• Records from a dataset:
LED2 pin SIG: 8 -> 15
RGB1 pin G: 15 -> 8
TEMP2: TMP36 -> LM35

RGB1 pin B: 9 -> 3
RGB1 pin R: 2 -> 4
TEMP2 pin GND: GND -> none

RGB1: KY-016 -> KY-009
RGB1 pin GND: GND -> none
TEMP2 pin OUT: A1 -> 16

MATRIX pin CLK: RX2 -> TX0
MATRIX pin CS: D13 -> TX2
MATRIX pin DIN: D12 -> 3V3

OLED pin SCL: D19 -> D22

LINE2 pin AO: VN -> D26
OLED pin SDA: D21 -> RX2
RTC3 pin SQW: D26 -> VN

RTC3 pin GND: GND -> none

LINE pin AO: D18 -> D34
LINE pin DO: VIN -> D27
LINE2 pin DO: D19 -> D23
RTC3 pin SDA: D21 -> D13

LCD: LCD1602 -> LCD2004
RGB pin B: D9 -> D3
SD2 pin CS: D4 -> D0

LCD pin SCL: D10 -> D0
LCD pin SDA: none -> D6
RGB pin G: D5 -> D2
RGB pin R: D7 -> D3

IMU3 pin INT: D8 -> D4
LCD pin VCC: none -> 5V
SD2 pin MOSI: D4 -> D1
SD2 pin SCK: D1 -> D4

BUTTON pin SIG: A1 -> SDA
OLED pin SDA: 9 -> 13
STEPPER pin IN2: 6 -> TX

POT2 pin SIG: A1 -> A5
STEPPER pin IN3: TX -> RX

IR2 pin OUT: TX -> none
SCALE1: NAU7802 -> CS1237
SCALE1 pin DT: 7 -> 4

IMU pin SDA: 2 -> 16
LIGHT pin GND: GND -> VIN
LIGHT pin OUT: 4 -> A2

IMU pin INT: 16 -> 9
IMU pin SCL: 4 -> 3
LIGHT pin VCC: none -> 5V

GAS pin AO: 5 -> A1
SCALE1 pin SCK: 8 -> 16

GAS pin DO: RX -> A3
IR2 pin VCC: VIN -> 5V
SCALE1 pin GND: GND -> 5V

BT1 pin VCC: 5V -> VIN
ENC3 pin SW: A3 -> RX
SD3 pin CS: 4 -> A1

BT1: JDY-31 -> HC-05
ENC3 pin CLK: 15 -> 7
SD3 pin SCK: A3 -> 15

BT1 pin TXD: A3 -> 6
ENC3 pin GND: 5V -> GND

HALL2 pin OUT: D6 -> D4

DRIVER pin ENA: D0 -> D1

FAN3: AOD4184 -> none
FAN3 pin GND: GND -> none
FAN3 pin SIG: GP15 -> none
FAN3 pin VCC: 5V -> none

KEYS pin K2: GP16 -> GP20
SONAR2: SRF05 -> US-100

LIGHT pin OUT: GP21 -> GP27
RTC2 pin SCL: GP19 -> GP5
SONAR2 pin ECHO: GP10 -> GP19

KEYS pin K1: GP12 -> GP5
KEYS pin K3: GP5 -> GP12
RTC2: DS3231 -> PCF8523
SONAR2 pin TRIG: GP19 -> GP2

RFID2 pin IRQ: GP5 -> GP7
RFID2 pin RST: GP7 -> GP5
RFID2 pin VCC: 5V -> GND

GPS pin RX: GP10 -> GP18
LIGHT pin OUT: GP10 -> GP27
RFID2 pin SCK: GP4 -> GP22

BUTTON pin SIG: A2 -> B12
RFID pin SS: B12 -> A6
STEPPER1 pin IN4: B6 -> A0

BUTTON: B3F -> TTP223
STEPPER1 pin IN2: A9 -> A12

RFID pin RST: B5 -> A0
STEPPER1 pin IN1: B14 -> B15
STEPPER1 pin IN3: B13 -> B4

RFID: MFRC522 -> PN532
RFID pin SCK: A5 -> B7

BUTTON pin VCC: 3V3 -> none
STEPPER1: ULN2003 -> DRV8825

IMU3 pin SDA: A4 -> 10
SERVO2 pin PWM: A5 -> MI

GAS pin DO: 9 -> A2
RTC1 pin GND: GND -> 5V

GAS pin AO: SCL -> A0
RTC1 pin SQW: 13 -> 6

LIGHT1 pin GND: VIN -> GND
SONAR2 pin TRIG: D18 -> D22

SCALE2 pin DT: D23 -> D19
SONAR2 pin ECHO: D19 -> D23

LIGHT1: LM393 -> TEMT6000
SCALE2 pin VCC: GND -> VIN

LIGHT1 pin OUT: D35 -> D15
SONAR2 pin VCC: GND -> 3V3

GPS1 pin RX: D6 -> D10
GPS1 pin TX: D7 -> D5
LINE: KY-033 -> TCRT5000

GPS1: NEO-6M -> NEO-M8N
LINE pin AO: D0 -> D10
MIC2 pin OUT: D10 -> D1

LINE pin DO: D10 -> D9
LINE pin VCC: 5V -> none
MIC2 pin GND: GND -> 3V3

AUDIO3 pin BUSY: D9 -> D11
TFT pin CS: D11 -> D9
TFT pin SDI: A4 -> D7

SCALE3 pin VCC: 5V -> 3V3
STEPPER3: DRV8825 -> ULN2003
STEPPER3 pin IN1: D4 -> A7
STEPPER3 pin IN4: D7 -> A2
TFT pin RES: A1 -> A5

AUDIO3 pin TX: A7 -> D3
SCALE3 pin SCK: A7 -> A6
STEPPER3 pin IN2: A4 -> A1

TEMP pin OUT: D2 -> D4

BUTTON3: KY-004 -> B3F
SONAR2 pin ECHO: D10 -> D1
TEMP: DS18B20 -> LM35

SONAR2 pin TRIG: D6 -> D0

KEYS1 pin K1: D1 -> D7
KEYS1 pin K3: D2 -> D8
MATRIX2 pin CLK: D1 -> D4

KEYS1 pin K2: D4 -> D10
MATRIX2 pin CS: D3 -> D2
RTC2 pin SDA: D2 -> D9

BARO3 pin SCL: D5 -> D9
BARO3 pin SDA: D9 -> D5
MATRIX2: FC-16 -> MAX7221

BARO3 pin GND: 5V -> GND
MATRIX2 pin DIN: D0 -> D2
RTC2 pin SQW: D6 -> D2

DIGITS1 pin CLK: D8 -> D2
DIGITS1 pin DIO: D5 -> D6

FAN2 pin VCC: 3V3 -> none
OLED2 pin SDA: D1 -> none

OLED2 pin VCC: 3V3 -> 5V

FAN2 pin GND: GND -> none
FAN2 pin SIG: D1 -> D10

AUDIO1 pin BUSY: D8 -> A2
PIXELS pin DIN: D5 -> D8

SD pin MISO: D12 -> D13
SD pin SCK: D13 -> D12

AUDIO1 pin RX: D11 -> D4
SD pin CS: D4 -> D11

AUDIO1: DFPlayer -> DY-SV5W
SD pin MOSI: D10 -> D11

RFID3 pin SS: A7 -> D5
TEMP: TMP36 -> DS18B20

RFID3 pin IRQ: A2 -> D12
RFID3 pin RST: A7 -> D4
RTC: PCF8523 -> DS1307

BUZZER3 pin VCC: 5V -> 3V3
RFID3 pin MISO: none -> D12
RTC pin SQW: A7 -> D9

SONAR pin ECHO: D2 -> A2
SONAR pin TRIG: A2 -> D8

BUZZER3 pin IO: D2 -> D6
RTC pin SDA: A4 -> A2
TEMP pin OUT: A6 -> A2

• WHAT NEEDS TO BE DONE: Once the line containing "LINE2 pin DO: D19 -> D23" has been written out, please stop; every line before it, back to the first line of the records above, should be given exactly.

• RESULT OF THE TASK:
LED2 pin SIG: 8 -> 15
RGB1 pin G: 15 -> 8
TEMP2: TMP36 -> LM35

RGB1 pin B: 9 -> 3
RGB1 pin R: 2 -> 4
TEMP2 pin GND: GND -> none

RGB1: KY-016 -> KY-009
RGB1 pin GND: GND -> none
TEMP2 pin OUT: A1 -> 16

MATRIX pin CLK: RX2 -> TX0
MATRIX pin CS: D13 -> TX2
MATRIX pin DIN: D12 -> 3V3

OLED pin SCL: D19 -> D22

LINE2 pin AO: VN -> D26
OLED pin SDA: D21 -> RX2
RTC3 pin SQW: D26 -> VN

RTC3 pin GND: GND -> none

LINE pin AO: D18 -> D34
LINE pin DO: VIN -> D27
LINE2 pin DO: D19 -> D23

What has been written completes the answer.